» Record extracts:

== Segment start ==

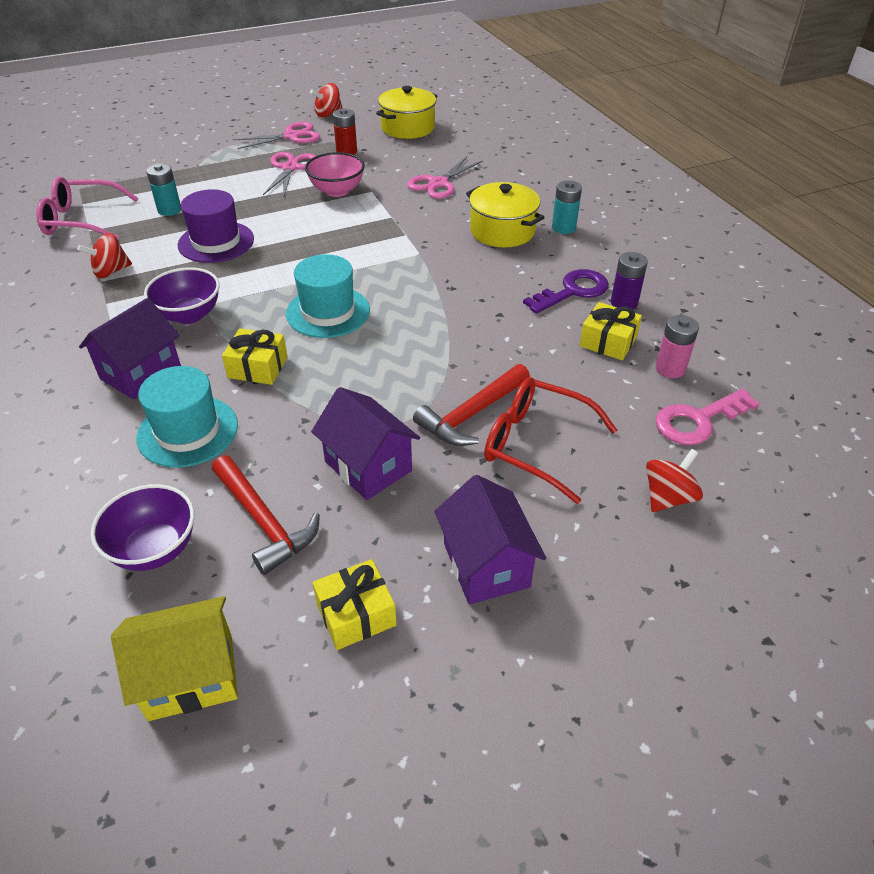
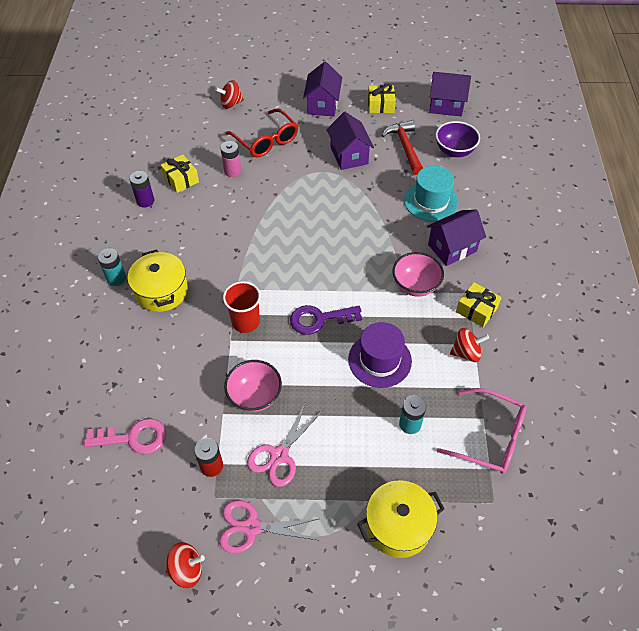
camera: 155 degrees left, 10 degrees up
(189, 315) = (415, 285): purple bowl -> pink bowl
(191, 676) = (446, 106): yellow house -> purple house
(258, 367) = (383, 229): yellow gift -> yellow gift (476, 310)
(328, 312) = (325, 256): turquoise hat -> none
(386, 232) = (245, 322): none -> red cup
(407, 128) = (122, 492): yellow pot -> yellow pot (398, 525)
(438, 183) = (163, 372): pink scissors -> none
(471, 414) = (285, 164): red hammer -> none
(573, 291) = (165, 220): purple key -> purple key (319, 319)
(670, 368) = (166, 154): pink battery -> pink battery (232, 171)
(697, 421) = (183, 127): pink key -> pink key (134, 438)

== Segment end ==

» Problem details: Without any pictures, return the entries exactly as given.

» Answer to the exercise:
camera: 155 degrees left, 10 degrees up
(189, 315) = (415, 285): purple bowl -> pink bowl
(191, 676) = (446, 106): yellow house -> purple house
(258, 367) = (383, 229): yellow gift -> yellow gift (476, 310)
(328, 312) = (325, 256): turquoise hat -> none
(386, 232) = (245, 322): none -> red cup
(407, 128) = (122, 492): yellow pot -> yellow pot (398, 525)
(438, 183) = (163, 372): pink scissors -> none
(471, 414) = (285, 164): red hammer -> none
(573, 291) = (165, 220): purple key -> purple key (319, 319)
(670, 368) = (166, 154): pink battery -> pink battery (232, 171)
(697, 421) = (183, 127): pink key -> pink key (134, 438)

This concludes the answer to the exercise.